◆ **Given records**
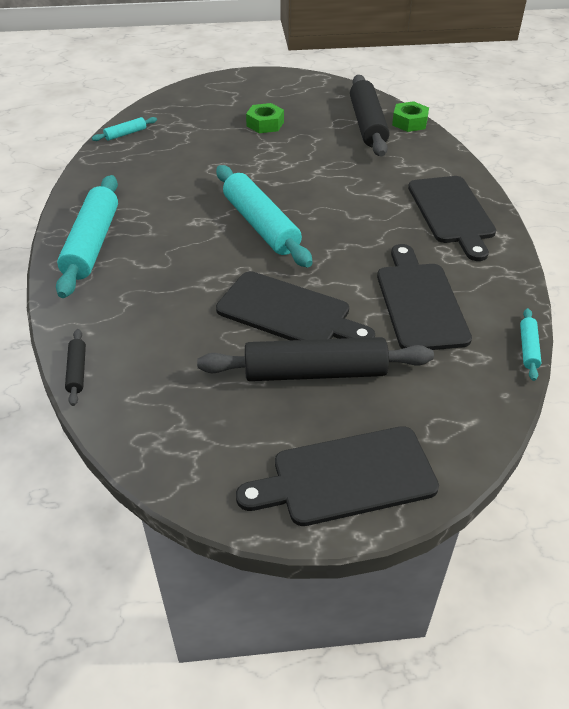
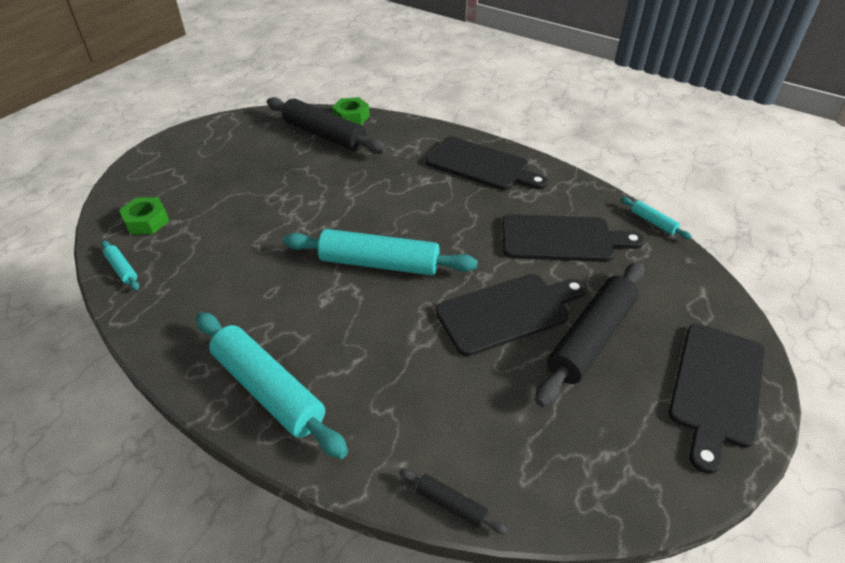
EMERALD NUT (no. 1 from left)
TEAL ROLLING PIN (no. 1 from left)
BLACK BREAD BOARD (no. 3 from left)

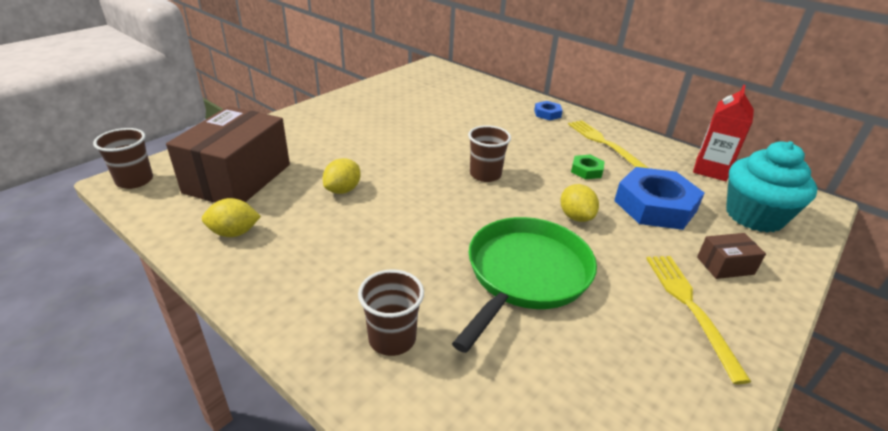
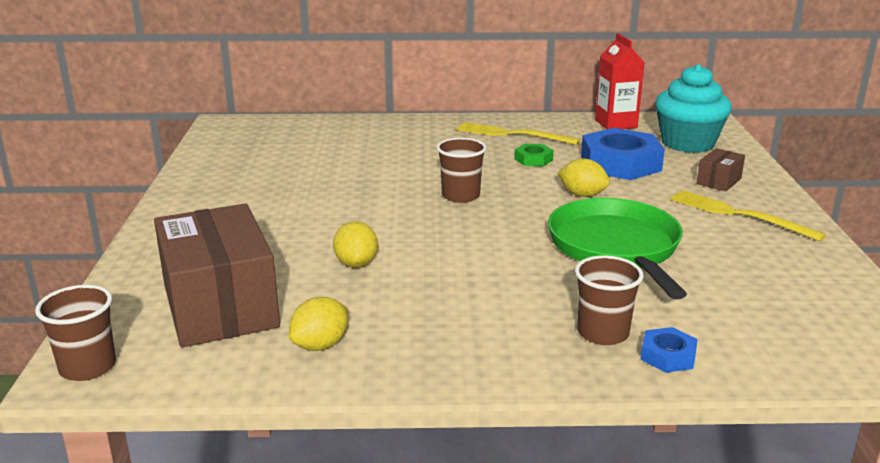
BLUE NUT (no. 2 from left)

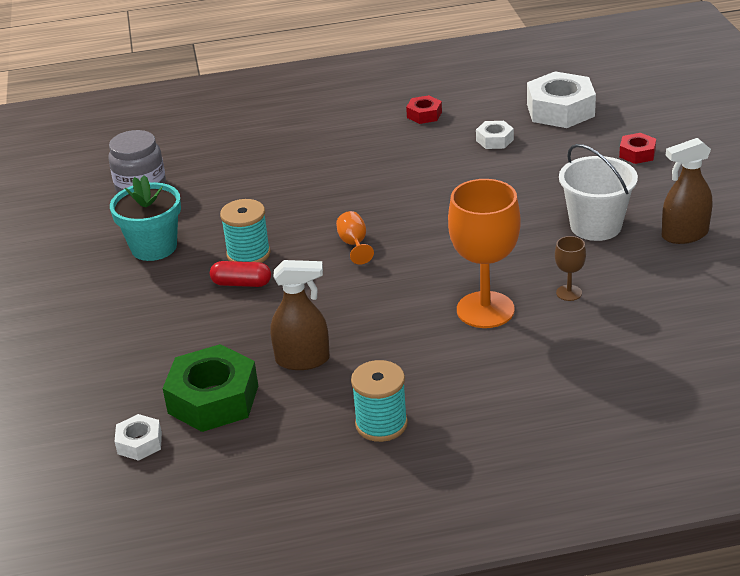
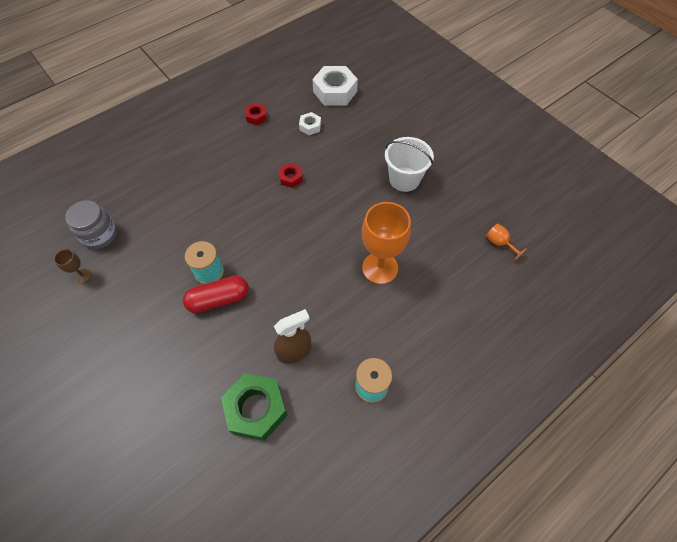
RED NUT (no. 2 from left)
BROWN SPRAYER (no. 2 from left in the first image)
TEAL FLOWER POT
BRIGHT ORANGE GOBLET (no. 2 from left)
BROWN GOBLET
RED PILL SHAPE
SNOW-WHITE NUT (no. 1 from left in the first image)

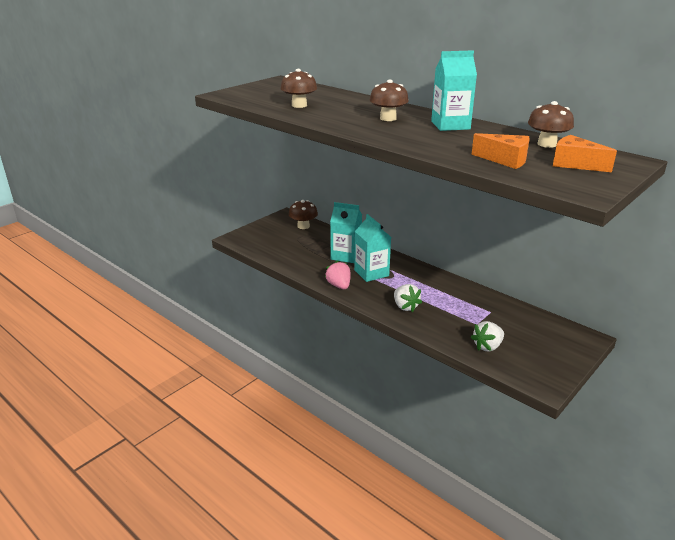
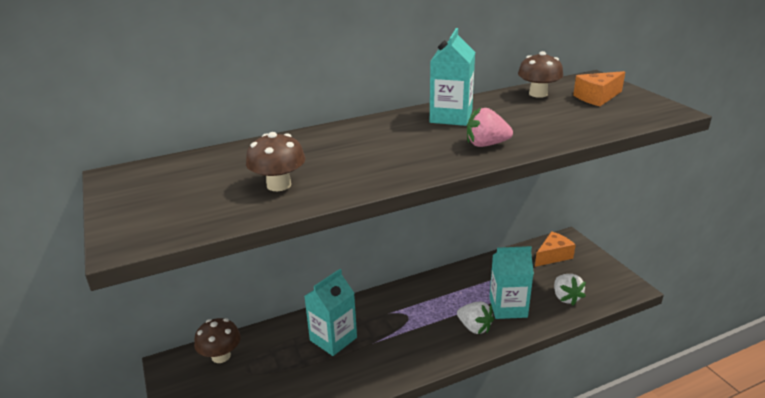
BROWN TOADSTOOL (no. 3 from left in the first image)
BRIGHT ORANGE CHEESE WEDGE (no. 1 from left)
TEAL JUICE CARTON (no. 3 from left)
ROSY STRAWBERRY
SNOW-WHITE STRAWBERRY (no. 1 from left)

◆ **Requirement**
Take the lines from the one containing "BRIGHT ORANGE CHEESE WEDGE (no. 1 from left)" through the final line of the entries above, and set them down exactly, with nothing added.

◆ **Response to this exercise**
BRIGHT ORANGE CHEESE WEDGE (no. 1 from left)
TEAL JUICE CARTON (no. 3 from left)
ROSY STRAWBERRY
SNOW-WHITE STRAWBERRY (no. 1 from left)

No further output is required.